§ **Instructions to follow**: Quote word for word the lines below, beginning with the first and ending with the one that has "school desk: (32, 118) -> (174, 208), added". Drop the pictures.
____
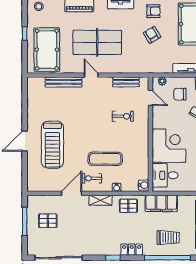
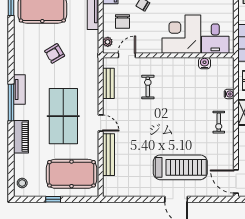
armchair: (153, 11) -> (27, 52), removed
door: (91, 75) -> (101, 123), swing flipped
exercise mat: (105, 159) -> (196, 107), removed
water cooler: (144, 185) -> (205, 63), moved
door: (72, 193) -> (236, 182), moved

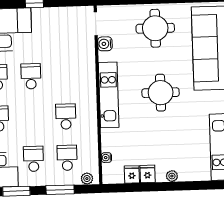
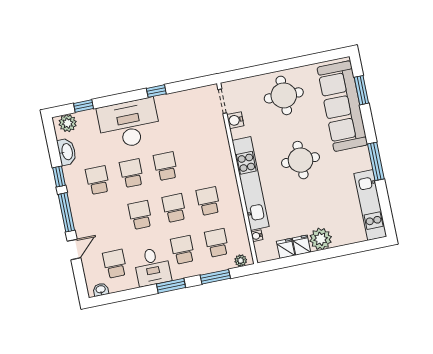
kitchen unit: (109, 95) -> (251, 184), width x1.36
school desk: (32, 118) -> (174, 208), added
plant: (172, 176) -> (321, 239), width x1.88, depth x1.88

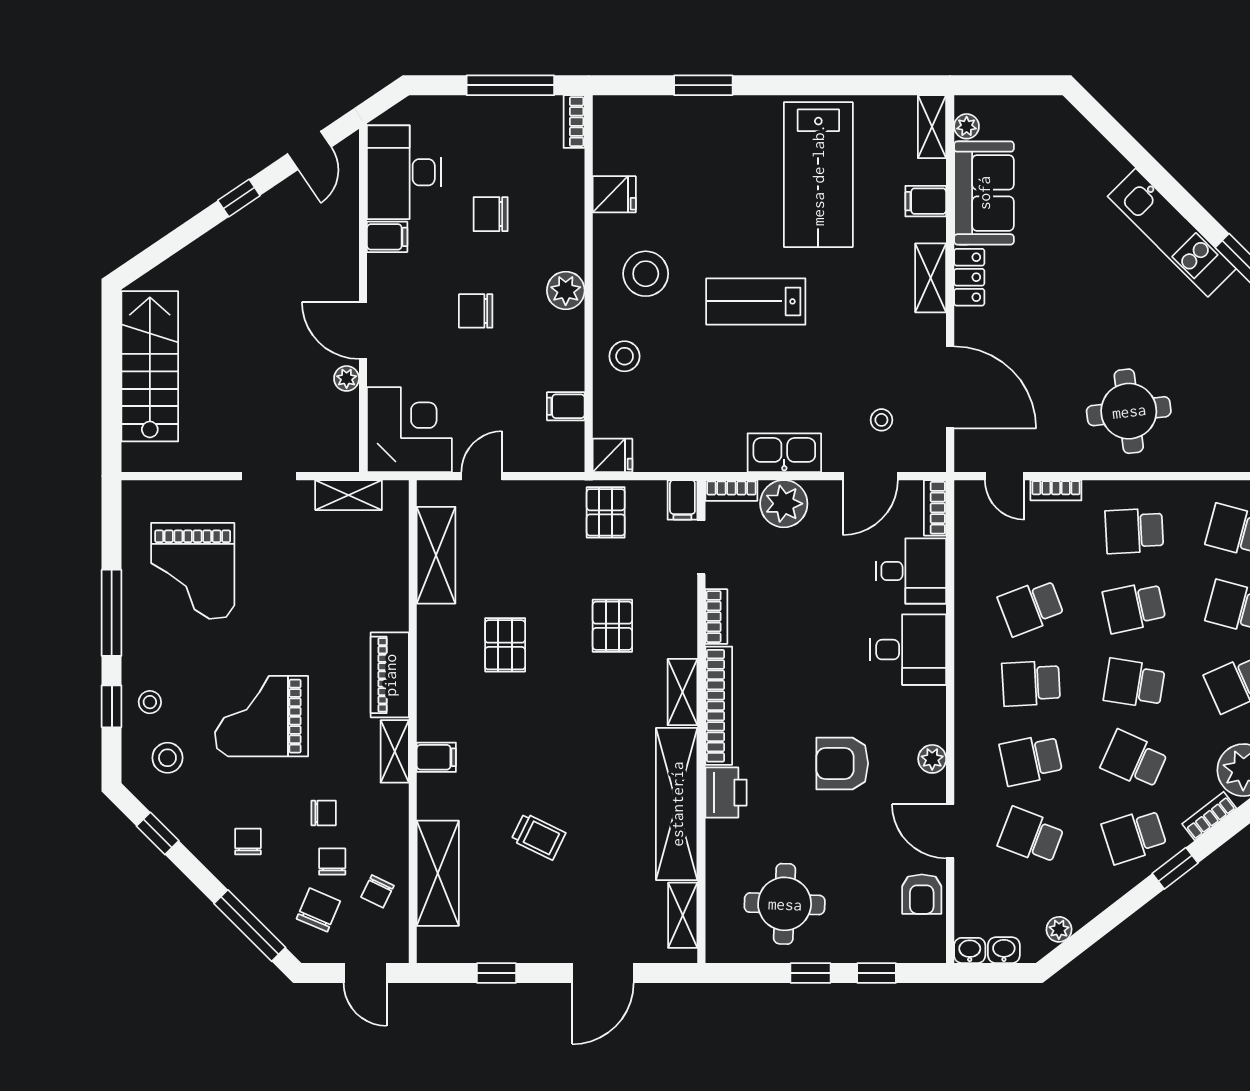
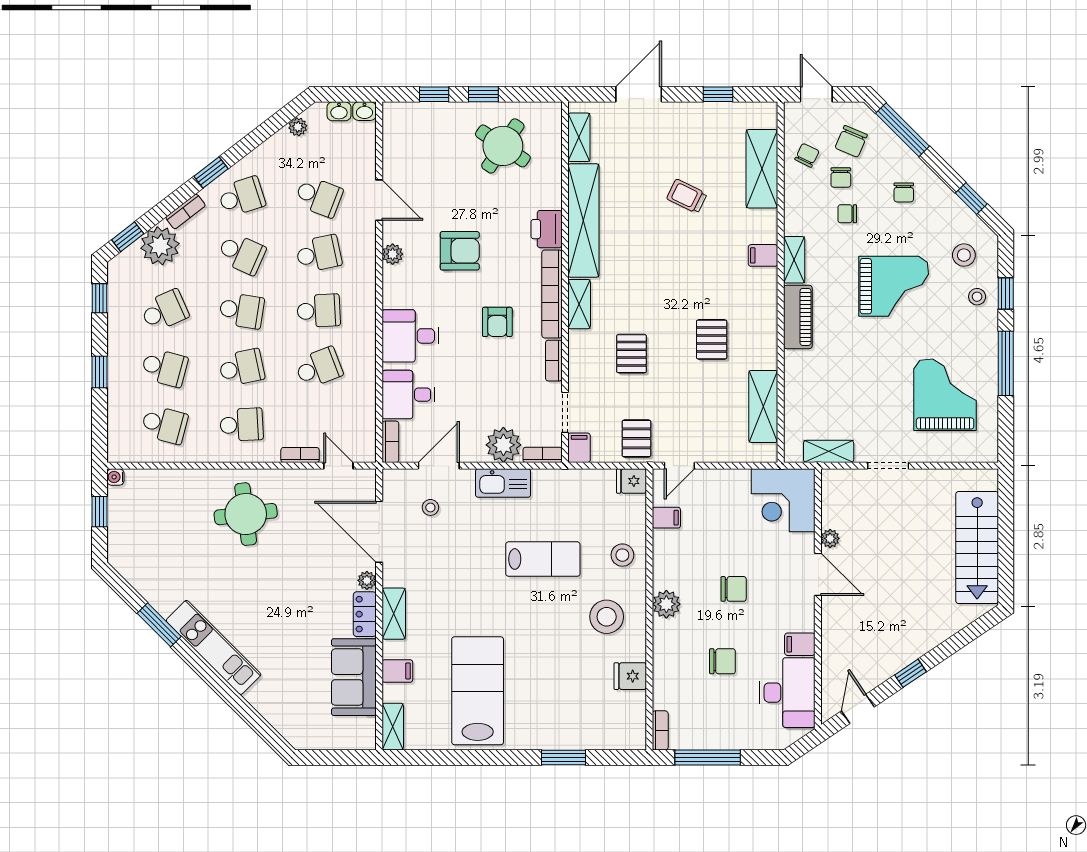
plant: (967, 126) -> (367, 580), moved
lab bench: (756, 301) -> (543, 559), moved
door: (482, 476) -> (679, 466), moved
armchair: (922, 894) -> (497, 322), moved, turned 180
round table: (785, 904) -> (503, 146), turned 32

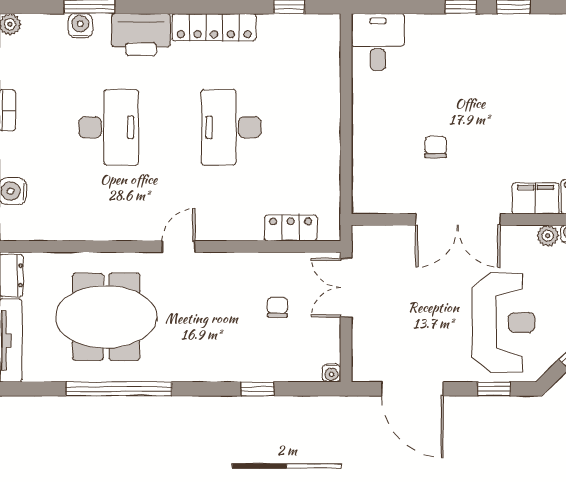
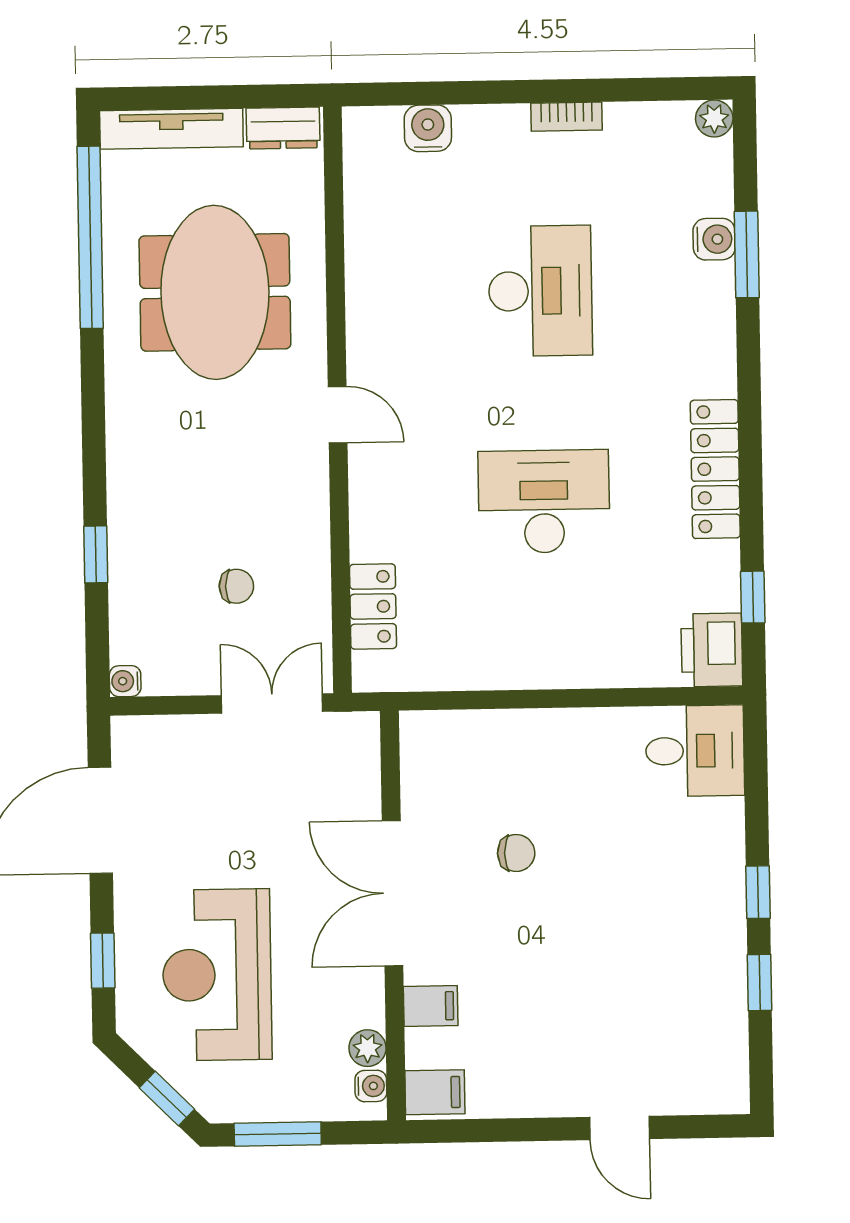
printer: (141, 35) -> (712, 650), moved, width x0.73, depth x0.84
desk: (109, 127) -> (540, 291), turned -90
filing cabinet: (536, 198) -> (431, 1006), width x0.50
reception desk: (503, 322) -> (217, 975), turned 90
window: (119, 389) -> (90, 237), moved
____
§ **Exercise output**:
armchair: (153, 11) -> (27, 52), removed
door: (91, 75) -> (101, 123), swing flipped
exercise mat: (105, 159) -> (196, 107), removed
water cooler: (144, 185) -> (205, 63), moved
door: (72, 193) -> (236, 182), moved

kitchen unit: (109, 95) -> (251, 184), width x1.36
school desk: (32, 118) -> (174, 208), added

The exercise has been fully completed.